Data records section start

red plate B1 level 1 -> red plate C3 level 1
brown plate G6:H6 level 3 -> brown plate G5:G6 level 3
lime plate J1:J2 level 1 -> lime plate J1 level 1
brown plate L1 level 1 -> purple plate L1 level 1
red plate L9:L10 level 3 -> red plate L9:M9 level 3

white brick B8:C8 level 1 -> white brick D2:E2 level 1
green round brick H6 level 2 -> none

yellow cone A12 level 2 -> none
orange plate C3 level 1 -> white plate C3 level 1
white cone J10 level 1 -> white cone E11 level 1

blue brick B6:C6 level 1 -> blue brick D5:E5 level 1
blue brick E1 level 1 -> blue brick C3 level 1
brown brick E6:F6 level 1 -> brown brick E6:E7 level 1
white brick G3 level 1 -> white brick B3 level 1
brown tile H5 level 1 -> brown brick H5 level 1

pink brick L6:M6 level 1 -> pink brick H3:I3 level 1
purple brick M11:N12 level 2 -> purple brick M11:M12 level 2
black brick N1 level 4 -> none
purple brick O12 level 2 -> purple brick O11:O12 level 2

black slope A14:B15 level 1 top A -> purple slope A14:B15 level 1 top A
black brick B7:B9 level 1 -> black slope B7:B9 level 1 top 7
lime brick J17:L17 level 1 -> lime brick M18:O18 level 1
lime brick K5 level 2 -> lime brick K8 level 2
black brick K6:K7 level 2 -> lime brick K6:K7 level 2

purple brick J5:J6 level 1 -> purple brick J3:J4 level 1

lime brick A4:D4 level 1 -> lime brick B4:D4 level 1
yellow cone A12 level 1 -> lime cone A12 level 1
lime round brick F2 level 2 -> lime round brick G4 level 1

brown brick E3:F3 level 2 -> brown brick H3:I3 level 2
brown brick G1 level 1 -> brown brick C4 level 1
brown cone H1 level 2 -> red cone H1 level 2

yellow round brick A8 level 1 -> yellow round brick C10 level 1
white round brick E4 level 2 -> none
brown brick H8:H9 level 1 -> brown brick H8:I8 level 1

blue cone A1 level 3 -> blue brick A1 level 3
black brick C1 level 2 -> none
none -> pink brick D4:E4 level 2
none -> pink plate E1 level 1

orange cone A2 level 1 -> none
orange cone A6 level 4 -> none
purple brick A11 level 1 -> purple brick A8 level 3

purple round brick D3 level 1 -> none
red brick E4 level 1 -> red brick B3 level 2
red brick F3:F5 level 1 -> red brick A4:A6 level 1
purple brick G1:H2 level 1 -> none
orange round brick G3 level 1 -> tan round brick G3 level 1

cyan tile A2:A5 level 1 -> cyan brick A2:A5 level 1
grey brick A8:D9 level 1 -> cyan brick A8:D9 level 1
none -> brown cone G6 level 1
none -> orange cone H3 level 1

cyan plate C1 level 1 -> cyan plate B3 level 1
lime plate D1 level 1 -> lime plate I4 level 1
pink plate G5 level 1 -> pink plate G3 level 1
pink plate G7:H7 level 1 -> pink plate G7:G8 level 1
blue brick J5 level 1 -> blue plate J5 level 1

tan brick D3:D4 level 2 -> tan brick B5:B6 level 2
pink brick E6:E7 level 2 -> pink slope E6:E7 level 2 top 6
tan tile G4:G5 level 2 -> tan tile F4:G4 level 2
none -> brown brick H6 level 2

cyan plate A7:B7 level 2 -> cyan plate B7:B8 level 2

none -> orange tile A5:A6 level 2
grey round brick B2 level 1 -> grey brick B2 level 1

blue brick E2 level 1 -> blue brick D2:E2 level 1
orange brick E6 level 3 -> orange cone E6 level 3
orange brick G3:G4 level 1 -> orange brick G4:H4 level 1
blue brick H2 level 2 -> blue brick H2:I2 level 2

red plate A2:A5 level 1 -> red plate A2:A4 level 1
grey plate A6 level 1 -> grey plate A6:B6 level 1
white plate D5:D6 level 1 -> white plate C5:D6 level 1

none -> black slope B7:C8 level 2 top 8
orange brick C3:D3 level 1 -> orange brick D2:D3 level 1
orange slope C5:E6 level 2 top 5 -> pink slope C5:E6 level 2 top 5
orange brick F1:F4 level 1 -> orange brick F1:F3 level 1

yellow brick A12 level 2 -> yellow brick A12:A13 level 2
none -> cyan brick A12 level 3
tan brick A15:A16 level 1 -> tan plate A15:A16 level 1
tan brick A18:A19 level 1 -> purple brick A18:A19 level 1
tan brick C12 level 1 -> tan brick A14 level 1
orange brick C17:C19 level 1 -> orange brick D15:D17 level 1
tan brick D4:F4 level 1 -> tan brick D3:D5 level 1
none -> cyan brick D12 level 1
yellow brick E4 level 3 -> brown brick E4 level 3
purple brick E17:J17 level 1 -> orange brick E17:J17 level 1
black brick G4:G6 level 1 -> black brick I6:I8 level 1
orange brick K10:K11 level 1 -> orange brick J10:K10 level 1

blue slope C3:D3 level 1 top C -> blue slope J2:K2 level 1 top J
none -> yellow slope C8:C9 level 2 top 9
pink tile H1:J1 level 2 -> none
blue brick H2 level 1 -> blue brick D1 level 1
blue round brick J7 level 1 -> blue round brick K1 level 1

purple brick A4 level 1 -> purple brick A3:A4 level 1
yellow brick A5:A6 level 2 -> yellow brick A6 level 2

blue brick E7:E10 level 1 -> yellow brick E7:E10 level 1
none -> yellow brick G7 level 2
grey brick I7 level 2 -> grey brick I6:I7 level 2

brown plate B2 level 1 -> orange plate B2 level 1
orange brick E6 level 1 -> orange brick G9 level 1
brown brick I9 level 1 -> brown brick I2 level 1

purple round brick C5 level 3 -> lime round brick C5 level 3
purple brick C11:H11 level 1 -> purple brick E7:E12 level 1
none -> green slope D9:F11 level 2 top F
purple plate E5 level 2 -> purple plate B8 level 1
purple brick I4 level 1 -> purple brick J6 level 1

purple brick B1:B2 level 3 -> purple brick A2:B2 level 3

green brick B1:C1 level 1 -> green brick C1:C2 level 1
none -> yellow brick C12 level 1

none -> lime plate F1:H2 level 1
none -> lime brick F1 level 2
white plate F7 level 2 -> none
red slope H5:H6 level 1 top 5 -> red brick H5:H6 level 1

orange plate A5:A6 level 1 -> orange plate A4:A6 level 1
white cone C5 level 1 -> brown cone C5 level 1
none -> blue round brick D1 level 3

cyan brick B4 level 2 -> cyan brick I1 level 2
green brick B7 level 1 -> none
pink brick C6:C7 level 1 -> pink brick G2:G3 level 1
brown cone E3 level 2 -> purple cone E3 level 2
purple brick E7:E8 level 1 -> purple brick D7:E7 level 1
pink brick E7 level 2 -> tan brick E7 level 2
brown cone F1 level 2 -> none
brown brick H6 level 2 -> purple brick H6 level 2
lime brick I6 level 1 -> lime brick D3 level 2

Data records section end

Print the records above once again, exactly as written.

red plate B1 level 1 -> red plate C3 level 1
brown plate G6:H6 level 3 -> brown plate G5:G6 level 3
lime plate J1:J2 level 1 -> lime plate J1 level 1
brown plate L1 level 1 -> purple plate L1 level 1
red plate L9:L10 level 3 -> red plate L9:M9 level 3

white brick B8:C8 level 1 -> white brick D2:E2 level 1
green round brick H6 level 2 -> none

yellow cone A12 level 2 -> none
orange plate C3 level 1 -> white plate C3 level 1
white cone J10 level 1 -> white cone E11 level 1

blue brick B6:C6 level 1 -> blue brick D5:E5 level 1
blue brick E1 level 1 -> blue brick C3 level 1
brown brick E6:F6 level 1 -> brown brick E6:E7 level 1
white brick G3 level 1 -> white brick B3 level 1
brown tile H5 level 1 -> brown brick H5 level 1

pink brick L6:M6 level 1 -> pink brick H3:I3 level 1
purple brick M11:N12 level 2 -> purple brick M11:M12 level 2
black brick N1 level 4 -> none
purple brick O12 level 2 -> purple brick O11:O12 level 2

black slope A14:B15 level 1 top A -> purple slope A14:B15 level 1 top A
black brick B7:B9 level 1 -> black slope B7:B9 level 1 top 7
lime brick J17:L17 level 1 -> lime brick M18:O18 level 1
lime brick K5 level 2 -> lime brick K8 level 2
black brick K6:K7 level 2 -> lime brick K6:K7 level 2

purple brick J5:J6 level 1 -> purple brick J3:J4 level 1

lime brick A4:D4 level 1 -> lime brick B4:D4 level 1
yellow cone A12 level 1 -> lime cone A12 level 1
lime round brick F2 level 2 -> lime round brick G4 level 1

brown brick E3:F3 level 2 -> brown brick H3:I3 level 2
brown brick G1 level 1 -> brown brick C4 level 1
brown cone H1 level 2 -> red cone H1 level 2

yellow round brick A8 level 1 -> yellow round brick C10 level 1
white round brick E4 level 2 -> none
brown brick H8:H9 level 1 -> brown brick H8:I8 level 1

blue cone A1 level 3 -> blue brick A1 level 3
black brick C1 level 2 -> none
none -> pink brick D4:E4 level 2
none -> pink plate E1 level 1

orange cone A2 level 1 -> none
orange cone A6 level 4 -> none
purple brick A11 level 1 -> purple brick A8 level 3

purple round brick D3 level 1 -> none
red brick E4 level 1 -> red brick B3 level 2
red brick F3:F5 level 1 -> red brick A4:A6 level 1
purple brick G1:H2 level 1 -> none
orange round brick G3 level 1 -> tan round brick G3 level 1

cyan tile A2:A5 level 1 -> cyan brick A2:A5 level 1
grey brick A8:D9 level 1 -> cyan brick A8:D9 level 1
none -> brown cone G6 level 1
none -> orange cone H3 level 1

cyan plate C1 level 1 -> cyan plate B3 level 1
lime plate D1 level 1 -> lime plate I4 level 1
pink plate G5 level 1 -> pink plate G3 level 1
pink plate G7:H7 level 1 -> pink plate G7:G8 level 1
blue brick J5 level 1 -> blue plate J5 level 1

tan brick D3:D4 level 2 -> tan brick B5:B6 level 2
pink brick E6:E7 level 2 -> pink slope E6:E7 level 2 top 6
tan tile G4:G5 level 2 -> tan tile F4:G4 level 2
none -> brown brick H6 level 2

cyan plate A7:B7 level 2 -> cyan plate B7:B8 level 2

none -> orange tile A5:A6 level 2
grey round brick B2 level 1 -> grey brick B2 level 1

blue brick E2 level 1 -> blue brick D2:E2 level 1
orange brick E6 level 3 -> orange cone E6 level 3
orange brick G3:G4 level 1 -> orange brick G4:H4 level 1
blue brick H2 level 2 -> blue brick H2:I2 level 2

red plate A2:A5 level 1 -> red plate A2:A4 level 1
grey plate A6 level 1 -> grey plate A6:B6 level 1
white plate D5:D6 level 1 -> white plate C5:D6 level 1

none -> black slope B7:C8 level 2 top 8
orange brick C3:D3 level 1 -> orange brick D2:D3 level 1
orange slope C5:E6 level 2 top 5 -> pink slope C5:E6 level 2 top 5
orange brick F1:F4 level 1 -> orange brick F1:F3 level 1

yellow brick A12 level 2 -> yellow brick A12:A13 level 2
none -> cyan brick A12 level 3
tan brick A15:A16 level 1 -> tan plate A15:A16 level 1
tan brick A18:A19 level 1 -> purple brick A18:A19 level 1
tan brick C12 level 1 -> tan brick A14 level 1
orange brick C17:C19 level 1 -> orange brick D15:D17 level 1
tan brick D4:F4 level 1 -> tan brick D3:D5 level 1
none -> cyan brick D12 level 1
yellow brick E4 level 3 -> brown brick E4 level 3
purple brick E17:J17 level 1 -> orange brick E17:J17 level 1
black brick G4:G6 level 1 -> black brick I6:I8 level 1
orange brick K10:K11 level 1 -> orange brick J10:K10 level 1

blue slope C3:D3 level 1 top C -> blue slope J2:K2 level 1 top J
none -> yellow slope C8:C9 level 2 top 9
pink tile H1:J1 level 2 -> none
blue brick H2 level 1 -> blue brick D1 level 1
blue round brick J7 level 1 -> blue round brick K1 level 1

purple brick A4 level 1 -> purple brick A3:A4 level 1
yellow brick A5:A6 level 2 -> yellow brick A6 level 2

blue brick E7:E10 level 1 -> yellow brick E7:E10 level 1
none -> yellow brick G7 level 2
grey brick I7 level 2 -> grey brick I6:I7 level 2

brown plate B2 level 1 -> orange plate B2 level 1
orange brick E6 level 1 -> orange brick G9 level 1
brown brick I9 level 1 -> brown brick I2 level 1

purple round brick C5 level 3 -> lime round brick C5 level 3
purple brick C11:H11 level 1 -> purple brick E7:E12 level 1
none -> green slope D9:F11 level 2 top F
purple plate E5 level 2 -> purple plate B8 level 1
purple brick I4 level 1 -> purple brick J6 level 1

purple brick B1:B2 level 3 -> purple brick A2:B2 level 3

green brick B1:C1 level 1 -> green brick C1:C2 level 1
none -> yellow brick C12 level 1

none -> lime plate F1:H2 level 1
none -> lime brick F1 level 2
white plate F7 level 2 -> none
red slope H5:H6 level 1 top 5 -> red brick H5:H6 level 1

orange plate A5:A6 level 1 -> orange plate A4:A6 level 1
white cone C5 level 1 -> brown cone C5 level 1
none -> blue round brick D1 level 3

cyan brick B4 level 2 -> cyan brick I1 level 2
green brick B7 level 1 -> none
pink brick C6:C7 level 1 -> pink brick G2:G3 level 1
brown cone E3 level 2 -> purple cone E3 level 2
purple brick E7:E8 level 1 -> purple brick D7:E7 level 1
pink brick E7 level 2 -> tan brick E7 level 2
brown cone F1 level 2 -> none
brown brick H6 level 2 -> purple brick H6 level 2
lime brick I6 level 1 -> lime brick D3 level 2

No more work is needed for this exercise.